**Records for the task**
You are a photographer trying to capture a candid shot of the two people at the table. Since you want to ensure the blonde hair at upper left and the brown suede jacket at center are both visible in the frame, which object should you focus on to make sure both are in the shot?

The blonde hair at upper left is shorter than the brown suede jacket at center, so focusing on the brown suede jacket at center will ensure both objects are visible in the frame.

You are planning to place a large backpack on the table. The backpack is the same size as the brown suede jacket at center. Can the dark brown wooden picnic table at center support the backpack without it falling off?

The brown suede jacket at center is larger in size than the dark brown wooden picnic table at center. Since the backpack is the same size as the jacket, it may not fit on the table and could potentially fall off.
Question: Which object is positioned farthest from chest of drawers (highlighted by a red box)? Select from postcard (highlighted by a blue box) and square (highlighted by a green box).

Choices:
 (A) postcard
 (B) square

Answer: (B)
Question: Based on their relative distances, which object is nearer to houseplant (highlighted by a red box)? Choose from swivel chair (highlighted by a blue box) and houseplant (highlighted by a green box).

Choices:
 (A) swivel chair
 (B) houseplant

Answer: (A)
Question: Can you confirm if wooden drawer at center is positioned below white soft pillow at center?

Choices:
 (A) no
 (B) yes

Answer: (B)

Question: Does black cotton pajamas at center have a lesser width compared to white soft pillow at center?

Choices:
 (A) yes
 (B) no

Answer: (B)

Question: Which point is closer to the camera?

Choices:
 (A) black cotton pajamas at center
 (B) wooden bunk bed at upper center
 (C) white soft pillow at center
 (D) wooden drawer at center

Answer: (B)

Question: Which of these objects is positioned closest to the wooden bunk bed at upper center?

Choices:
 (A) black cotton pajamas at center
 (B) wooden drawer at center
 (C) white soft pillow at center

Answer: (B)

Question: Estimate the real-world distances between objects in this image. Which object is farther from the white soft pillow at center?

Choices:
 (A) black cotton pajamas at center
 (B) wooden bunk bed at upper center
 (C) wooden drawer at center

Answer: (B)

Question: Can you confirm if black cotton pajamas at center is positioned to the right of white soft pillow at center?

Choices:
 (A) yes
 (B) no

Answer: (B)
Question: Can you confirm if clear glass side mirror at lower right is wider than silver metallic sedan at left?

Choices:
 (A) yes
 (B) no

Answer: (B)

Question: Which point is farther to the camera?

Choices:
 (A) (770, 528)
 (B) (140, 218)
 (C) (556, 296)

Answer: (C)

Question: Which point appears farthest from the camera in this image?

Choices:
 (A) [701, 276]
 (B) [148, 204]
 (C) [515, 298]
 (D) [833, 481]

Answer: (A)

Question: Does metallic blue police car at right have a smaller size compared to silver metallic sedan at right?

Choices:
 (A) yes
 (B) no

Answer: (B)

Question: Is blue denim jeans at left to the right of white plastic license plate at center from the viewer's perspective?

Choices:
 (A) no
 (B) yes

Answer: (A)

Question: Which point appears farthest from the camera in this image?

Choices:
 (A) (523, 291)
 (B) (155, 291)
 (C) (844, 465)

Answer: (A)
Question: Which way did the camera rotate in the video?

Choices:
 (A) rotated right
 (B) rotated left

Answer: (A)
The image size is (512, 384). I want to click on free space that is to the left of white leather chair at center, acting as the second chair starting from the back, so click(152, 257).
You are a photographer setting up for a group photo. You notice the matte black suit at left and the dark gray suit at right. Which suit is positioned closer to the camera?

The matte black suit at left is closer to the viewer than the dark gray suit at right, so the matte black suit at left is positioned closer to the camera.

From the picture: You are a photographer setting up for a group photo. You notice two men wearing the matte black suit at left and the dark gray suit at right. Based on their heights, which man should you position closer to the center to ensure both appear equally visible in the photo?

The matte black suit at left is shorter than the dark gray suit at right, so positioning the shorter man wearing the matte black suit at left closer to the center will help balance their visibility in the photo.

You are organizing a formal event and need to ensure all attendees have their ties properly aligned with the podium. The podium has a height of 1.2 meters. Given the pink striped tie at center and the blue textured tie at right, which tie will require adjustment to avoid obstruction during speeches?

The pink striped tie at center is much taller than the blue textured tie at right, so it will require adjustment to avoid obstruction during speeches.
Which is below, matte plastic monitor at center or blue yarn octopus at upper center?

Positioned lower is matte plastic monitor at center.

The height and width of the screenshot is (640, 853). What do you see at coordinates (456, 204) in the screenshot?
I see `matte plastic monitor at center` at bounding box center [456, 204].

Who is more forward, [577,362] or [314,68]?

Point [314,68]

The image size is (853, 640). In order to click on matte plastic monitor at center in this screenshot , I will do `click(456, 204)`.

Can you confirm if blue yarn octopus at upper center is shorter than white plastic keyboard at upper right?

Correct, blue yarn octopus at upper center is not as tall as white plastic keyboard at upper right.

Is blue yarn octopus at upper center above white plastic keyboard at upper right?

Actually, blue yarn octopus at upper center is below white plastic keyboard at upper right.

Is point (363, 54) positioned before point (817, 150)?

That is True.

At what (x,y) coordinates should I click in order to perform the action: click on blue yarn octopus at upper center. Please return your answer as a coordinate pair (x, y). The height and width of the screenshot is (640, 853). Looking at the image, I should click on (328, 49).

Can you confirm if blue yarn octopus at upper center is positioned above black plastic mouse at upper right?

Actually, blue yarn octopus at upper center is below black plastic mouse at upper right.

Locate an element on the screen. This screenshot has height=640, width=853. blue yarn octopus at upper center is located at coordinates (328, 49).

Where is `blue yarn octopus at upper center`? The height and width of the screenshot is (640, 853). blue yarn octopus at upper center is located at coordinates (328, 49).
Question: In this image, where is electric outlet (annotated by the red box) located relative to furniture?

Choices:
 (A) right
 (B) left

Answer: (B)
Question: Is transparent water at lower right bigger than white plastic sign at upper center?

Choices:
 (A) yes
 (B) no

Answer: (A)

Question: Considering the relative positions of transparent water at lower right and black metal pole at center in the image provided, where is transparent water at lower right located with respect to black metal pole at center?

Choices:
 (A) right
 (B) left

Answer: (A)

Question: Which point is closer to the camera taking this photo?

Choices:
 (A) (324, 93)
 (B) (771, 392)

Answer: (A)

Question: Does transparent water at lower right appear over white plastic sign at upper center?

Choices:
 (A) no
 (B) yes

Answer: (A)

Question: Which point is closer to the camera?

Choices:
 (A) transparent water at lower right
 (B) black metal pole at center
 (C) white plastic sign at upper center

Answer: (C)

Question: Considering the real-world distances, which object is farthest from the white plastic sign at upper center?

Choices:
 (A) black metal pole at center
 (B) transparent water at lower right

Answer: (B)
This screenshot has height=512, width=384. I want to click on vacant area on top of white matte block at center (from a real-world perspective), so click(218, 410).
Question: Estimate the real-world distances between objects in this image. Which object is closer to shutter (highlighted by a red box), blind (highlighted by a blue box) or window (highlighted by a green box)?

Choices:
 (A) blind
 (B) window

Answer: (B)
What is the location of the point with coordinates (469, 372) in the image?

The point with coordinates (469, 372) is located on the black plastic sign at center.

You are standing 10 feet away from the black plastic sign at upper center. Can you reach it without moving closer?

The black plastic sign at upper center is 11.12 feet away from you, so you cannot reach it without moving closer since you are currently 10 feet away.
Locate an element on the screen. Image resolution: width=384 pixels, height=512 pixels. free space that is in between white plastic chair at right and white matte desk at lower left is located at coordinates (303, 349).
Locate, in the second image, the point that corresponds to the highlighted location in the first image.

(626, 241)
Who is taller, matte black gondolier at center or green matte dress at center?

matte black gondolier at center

**Objective**
Reproduce all of the material above line for line, with every word and mark unchanged.

**Exercise response**
You are a photographer trying to capture a candid shot of the two people at the table. Since you want to ensure the blonde hair at upper left and the brown suede jacket at center are both visible in the frame, which object should you focus on to make sure both are in the shot?

The blonde hair at upper left is shorter than the brown suede jacket at center, so focusing on the brown suede jacket at center will ensure both objects are visible in the frame.

You are planning to place a large backpack on the table. The backpack is the same size as the brown suede jacket at center. Can the dark brown wooden picnic table at center support the backpack without it falling off?

The brown suede jacket at center is larger in size than the dark brown wooden picnic table at center. Since the backpack is the same size as the jacket, it may not fit on the table and could potentially fall off.
Question: Which object is positioned farthest from chest of drawers (highlighted by a red box)? Select from postcard (highlighted by a blue box) and square (highlighted by a green box).

Choices:
 (A) postcard
 (B) square

Answer: (B)
Question: Based on their relative distances, which object is nearer to houseplant (highlighted by a red box)? Choose from swivel chair (highlighted by a blue box) and houseplant (highlighted by a green box).

Choices:
 (A) swivel chair
 (B) houseplant

Answer: (A)
Question: Can you confirm if wooden drawer at center is positioned below white soft pillow at center?

Choices:
 (A) no
 (B) yes

Answer: (B)

Question: Does black cotton pajamas at center have a lesser width compared to white soft pillow at center?

Choices:
 (A) yes
 (B) no

Answer: (B)

Question: Which point is closer to the camera?

Choices:
 (A) black cotton pajamas at center
 (B) wooden bunk bed at upper center
 (C) white soft pillow at center
 (D) wooden drawer at center

Answer: (B)

Question: Which of these objects is positioned closest to the wooden bunk bed at upper center?

Choices:
 (A) black cotton pajamas at center
 (B) wooden drawer at center
 (C) white soft pillow at center

Answer: (B)

Question: Estimate the real-world distances between objects in this image. Which object is farther from the white soft pillow at center?

Choices:
 (A) black cotton pajamas at center
 (B) wooden bunk bed at upper center
 (C) wooden drawer at center

Answer: (B)

Question: Can you confirm if black cotton pajamas at center is positioned to the right of white soft pillow at center?

Choices:
 (A) yes
 (B) no

Answer: (B)
Question: Can you confirm if clear glass side mirror at lower right is wider than silver metallic sedan at left?

Choices:
 (A) yes
 (B) no

Answer: (B)

Question: Which point is farther to the camera?

Choices:
 (A) (770, 528)
 (B) (140, 218)
 (C) (556, 296)

Answer: (C)

Question: Which point appears farthest from the camera in this image?

Choices:
 (A) [701, 276]
 (B) [148, 204]
 (C) [515, 298]
 (D) [833, 481]

Answer: (A)

Question: Does metallic blue police car at right have a smaller size compared to silver metallic sedan at right?

Choices:
 (A) yes
 (B) no

Answer: (B)

Question: Is blue denim jeans at left to the right of white plastic license plate at center from the viewer's perspective?

Choices:
 (A) no
 (B) yes

Answer: (A)

Question: Which point appears farthest from the camera in this image?

Choices:
 (A) (523, 291)
 (B) (155, 291)
 (C) (844, 465)

Answer: (A)
Question: Which way did the camera rotate in the video?

Choices:
 (A) rotated right
 (B) rotated left

Answer: (A)
The image size is (512, 384). I want to click on free space that is to the left of white leather chair at center, acting as the second chair starting from the back, so click(152, 257).
You are a photographer setting up for a group photo. You notice the matte black suit at left and the dark gray suit at right. Which suit is positioned closer to the camera?

The matte black suit at left is closer to the viewer than the dark gray suit at right, so the matte black suit at left is positioned closer to the camera.

From the picture: You are a photographer setting up for a group photo. You notice two men wearing the matte black suit at left and the dark gray suit at right. Based on their heights, which man should you position closer to the center to ensure both appear equally visible in the photo?

The matte black suit at left is shorter than the dark gray suit at right, so positioning the shorter man wearing the matte black suit at left closer to the center will help balance their visibility in the photo.

You are organizing a formal event and need to ensure all attendees have their ties properly aligned with the podium. The podium has a height of 1.2 meters. Given the pink striped tie at center and the blue textured tie at right, which tie will require adjustment to avoid obstruction during speeches?

The pink striped tie at center is much taller than the blue textured tie at right, so it will require adjustment to avoid obstruction during speeches.
Which is below, matte plastic monitor at center or blue yarn octopus at upper center?

Positioned lower is matte plastic monitor at center.

The height and width of the screenshot is (640, 853). What do you see at coordinates (456, 204) in the screenshot?
I see `matte plastic monitor at center` at bounding box center [456, 204].

Who is more forward, [577,362] or [314,68]?

Point [314,68]

The image size is (853, 640). In order to click on matte plastic monitor at center in this screenshot , I will do `click(456, 204)`.

Can you confirm if blue yarn octopus at upper center is shorter than white plastic keyboard at upper right?

Correct, blue yarn octopus at upper center is not as tall as white plastic keyboard at upper right.

Is blue yarn octopus at upper center above white plastic keyboard at upper right?

Actually, blue yarn octopus at upper center is below white plastic keyboard at upper right.

Is point (363, 54) positioned before point (817, 150)?

That is True.

At what (x,y) coordinates should I click in order to perform the action: click on blue yarn octopus at upper center. Please return your answer as a coordinate pair (x, y). The height and width of the screenshot is (640, 853). Looking at the image, I should click on (328, 49).

Can you confirm if blue yarn octopus at upper center is positioned above black plastic mouse at upper right?

Actually, blue yarn octopus at upper center is below black plastic mouse at upper right.

Locate an element on the screen. This screenshot has height=640, width=853. blue yarn octopus at upper center is located at coordinates (328, 49).

Where is `blue yarn octopus at upper center`? The height and width of the screenshot is (640, 853). blue yarn octopus at upper center is located at coordinates (328, 49).
Question: In this image, where is electric outlet (annotated by the red box) located relative to furniture?

Choices:
 (A) right
 (B) left

Answer: (B)
Question: Is transparent water at lower right bigger than white plastic sign at upper center?

Choices:
 (A) yes
 (B) no

Answer: (A)

Question: Considering the relative positions of transparent water at lower right and black metal pole at center in the image provided, where is transparent water at lower right located with respect to black metal pole at center?

Choices:
 (A) right
 (B) left

Answer: (A)

Question: Which point is closer to the camera taking this photo?

Choices:
 (A) (324, 93)
 (B) (771, 392)

Answer: (A)

Question: Does transparent water at lower right appear over white plastic sign at upper center?

Choices:
 (A) no
 (B) yes

Answer: (A)

Question: Which point is closer to the camera?

Choices:
 (A) transparent water at lower right
 (B) black metal pole at center
 (C) white plastic sign at upper center

Answer: (C)

Question: Considering the real-world distances, which object is farthest from the white plastic sign at upper center?

Choices:
 (A) black metal pole at center
 (B) transparent water at lower right

Answer: (B)
This screenshot has height=512, width=384. I want to click on vacant area on top of white matte block at center (from a real-world perspective), so click(218, 410).
Question: Estimate the real-world distances between objects in this image. Which object is closer to shutter (highlighted by a red box), blind (highlighted by a blue box) or window (highlighted by a green box)?

Choices:
 (A) blind
 (B) window

Answer: (B)
What is the location of the point with coordinates (469, 372) in the image?

The point with coordinates (469, 372) is located on the black plastic sign at center.

You are standing 10 feet away from the black plastic sign at upper center. Can you reach it without moving closer?

The black plastic sign at upper center is 11.12 feet away from you, so you cannot reach it without moving closer since you are currently 10 feet away.
Locate an element on the screen. Image resolution: width=384 pixels, height=512 pixels. free space that is in between white plastic chair at right and white matte desk at lower left is located at coordinates (303, 349).
Locate, in the second image, the point that corresponds to the highlighted location in the first image.

(626, 241)
Who is taller, matte black gondolier at center or green matte dress at center?

matte black gondolier at center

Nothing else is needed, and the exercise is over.